Only the lines from the one with "Q1: NMOS AO3400" to the end of the data below should be returned, each exactly as it stands.

Data for analysis: Begin

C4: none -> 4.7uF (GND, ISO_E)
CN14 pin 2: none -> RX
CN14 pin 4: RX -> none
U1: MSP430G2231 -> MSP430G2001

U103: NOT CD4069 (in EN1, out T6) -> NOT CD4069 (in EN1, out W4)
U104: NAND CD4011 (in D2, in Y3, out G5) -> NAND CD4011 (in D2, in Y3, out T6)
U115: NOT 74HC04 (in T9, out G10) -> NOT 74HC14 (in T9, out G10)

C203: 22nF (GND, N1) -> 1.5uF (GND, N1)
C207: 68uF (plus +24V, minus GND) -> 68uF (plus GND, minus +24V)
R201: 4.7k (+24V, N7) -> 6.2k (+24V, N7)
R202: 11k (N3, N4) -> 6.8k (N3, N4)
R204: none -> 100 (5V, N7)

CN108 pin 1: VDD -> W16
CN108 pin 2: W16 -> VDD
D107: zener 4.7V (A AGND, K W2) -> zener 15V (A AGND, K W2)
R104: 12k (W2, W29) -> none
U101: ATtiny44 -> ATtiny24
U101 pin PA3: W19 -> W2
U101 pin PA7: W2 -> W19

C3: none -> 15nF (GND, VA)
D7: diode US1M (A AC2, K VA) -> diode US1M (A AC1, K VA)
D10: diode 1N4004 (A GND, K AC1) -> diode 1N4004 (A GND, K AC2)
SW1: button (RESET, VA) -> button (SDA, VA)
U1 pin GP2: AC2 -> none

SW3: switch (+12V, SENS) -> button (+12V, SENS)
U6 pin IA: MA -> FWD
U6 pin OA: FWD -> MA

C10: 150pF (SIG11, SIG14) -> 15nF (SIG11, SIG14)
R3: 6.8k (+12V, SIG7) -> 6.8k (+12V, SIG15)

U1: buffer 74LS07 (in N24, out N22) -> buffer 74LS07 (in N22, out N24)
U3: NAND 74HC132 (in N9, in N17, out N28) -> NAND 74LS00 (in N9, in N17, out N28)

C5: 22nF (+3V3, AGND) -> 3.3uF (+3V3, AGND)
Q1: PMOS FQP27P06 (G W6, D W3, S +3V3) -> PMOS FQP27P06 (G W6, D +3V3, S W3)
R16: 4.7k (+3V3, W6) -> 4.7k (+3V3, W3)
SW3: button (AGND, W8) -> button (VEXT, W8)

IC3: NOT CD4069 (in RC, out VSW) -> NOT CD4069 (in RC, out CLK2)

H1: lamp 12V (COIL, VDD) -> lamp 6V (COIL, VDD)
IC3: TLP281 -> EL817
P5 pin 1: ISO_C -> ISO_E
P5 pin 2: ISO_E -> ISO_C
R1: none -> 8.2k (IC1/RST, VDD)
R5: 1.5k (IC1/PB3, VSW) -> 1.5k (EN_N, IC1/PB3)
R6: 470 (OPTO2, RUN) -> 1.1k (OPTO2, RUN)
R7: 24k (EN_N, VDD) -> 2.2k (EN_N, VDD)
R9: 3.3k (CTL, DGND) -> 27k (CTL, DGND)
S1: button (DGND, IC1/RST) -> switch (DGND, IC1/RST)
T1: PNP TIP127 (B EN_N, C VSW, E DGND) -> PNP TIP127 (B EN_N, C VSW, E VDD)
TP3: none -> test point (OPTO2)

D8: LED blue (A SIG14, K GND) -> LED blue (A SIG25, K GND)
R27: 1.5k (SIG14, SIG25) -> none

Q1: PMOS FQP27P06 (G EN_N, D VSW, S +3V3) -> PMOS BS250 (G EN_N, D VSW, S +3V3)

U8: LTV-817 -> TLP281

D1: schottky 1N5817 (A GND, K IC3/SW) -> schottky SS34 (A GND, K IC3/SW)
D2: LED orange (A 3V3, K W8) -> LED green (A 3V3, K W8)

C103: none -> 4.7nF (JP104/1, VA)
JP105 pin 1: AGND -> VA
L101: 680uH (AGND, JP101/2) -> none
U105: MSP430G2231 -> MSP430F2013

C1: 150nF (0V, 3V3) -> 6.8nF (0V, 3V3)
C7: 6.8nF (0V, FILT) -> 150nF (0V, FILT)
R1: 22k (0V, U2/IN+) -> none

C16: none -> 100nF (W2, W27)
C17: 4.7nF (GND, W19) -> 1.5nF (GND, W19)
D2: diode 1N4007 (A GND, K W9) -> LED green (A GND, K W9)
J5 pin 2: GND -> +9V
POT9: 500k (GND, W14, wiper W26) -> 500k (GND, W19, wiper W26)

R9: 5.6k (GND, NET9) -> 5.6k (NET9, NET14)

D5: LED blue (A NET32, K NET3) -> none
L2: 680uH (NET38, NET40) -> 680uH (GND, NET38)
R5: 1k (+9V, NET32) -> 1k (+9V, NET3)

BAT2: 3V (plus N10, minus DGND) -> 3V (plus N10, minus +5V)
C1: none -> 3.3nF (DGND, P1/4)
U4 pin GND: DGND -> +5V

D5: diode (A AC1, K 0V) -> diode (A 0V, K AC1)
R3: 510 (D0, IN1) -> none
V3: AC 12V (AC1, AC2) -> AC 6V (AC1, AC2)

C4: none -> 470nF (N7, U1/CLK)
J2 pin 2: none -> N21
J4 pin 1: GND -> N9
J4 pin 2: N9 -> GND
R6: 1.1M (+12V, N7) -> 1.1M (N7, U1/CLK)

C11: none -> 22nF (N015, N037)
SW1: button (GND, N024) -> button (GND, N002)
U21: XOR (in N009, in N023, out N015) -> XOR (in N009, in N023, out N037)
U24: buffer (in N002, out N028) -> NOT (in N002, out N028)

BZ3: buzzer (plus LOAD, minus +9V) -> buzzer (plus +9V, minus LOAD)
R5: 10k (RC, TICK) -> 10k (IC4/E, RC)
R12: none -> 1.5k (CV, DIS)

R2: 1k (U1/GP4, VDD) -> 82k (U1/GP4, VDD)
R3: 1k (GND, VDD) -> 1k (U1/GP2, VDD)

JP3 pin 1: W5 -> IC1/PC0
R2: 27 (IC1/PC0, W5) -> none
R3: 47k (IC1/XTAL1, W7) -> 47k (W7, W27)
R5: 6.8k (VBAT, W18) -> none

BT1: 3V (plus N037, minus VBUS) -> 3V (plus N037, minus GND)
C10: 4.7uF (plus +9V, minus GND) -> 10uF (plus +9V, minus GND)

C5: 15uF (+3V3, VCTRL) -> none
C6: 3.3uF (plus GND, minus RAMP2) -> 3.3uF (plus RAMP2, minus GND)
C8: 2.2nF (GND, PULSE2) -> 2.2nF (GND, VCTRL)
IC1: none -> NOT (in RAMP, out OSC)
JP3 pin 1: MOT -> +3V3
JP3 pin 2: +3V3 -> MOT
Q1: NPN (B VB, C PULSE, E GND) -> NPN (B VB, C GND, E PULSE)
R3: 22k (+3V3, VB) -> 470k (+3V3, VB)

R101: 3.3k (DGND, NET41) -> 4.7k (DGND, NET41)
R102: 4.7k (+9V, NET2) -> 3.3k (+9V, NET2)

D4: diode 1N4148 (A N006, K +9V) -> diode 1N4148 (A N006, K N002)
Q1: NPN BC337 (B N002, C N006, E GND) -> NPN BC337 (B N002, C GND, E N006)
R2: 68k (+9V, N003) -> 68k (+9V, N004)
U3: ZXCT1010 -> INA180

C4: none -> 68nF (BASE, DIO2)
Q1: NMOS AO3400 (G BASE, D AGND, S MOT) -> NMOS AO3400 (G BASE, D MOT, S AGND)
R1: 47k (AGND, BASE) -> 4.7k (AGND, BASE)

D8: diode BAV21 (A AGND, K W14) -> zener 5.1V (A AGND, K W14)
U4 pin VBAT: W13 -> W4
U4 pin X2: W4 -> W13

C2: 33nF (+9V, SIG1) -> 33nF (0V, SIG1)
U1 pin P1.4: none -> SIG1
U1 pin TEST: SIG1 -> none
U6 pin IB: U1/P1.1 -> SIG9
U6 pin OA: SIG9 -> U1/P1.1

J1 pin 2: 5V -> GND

Data for analysis: End

_Response area_
Q1: NMOS AO3400 (G BASE, D AGND, S MOT) -> NMOS AO3400 (G BASE, D MOT, S AGND)
R1: 47k (AGND, BASE) -> 4.7k (AGND, BASE)

D8: diode BAV21 (A AGND, K W14) -> zener 5.1V (A AGND, K W14)
U4 pin VBAT: W13 -> W4
U4 pin X2: W4 -> W13

C2: 33nF (+9V, SIG1) -> 33nF (0V, SIG1)
U1 pin P1.4: none -> SIG1
U1 pin TEST: SIG1 -> none
U6 pin IB: U1/P1.1 -> SIG9
U6 pin OA: SIG9 -> U1/P1.1

J1 pin 2: 5V -> GND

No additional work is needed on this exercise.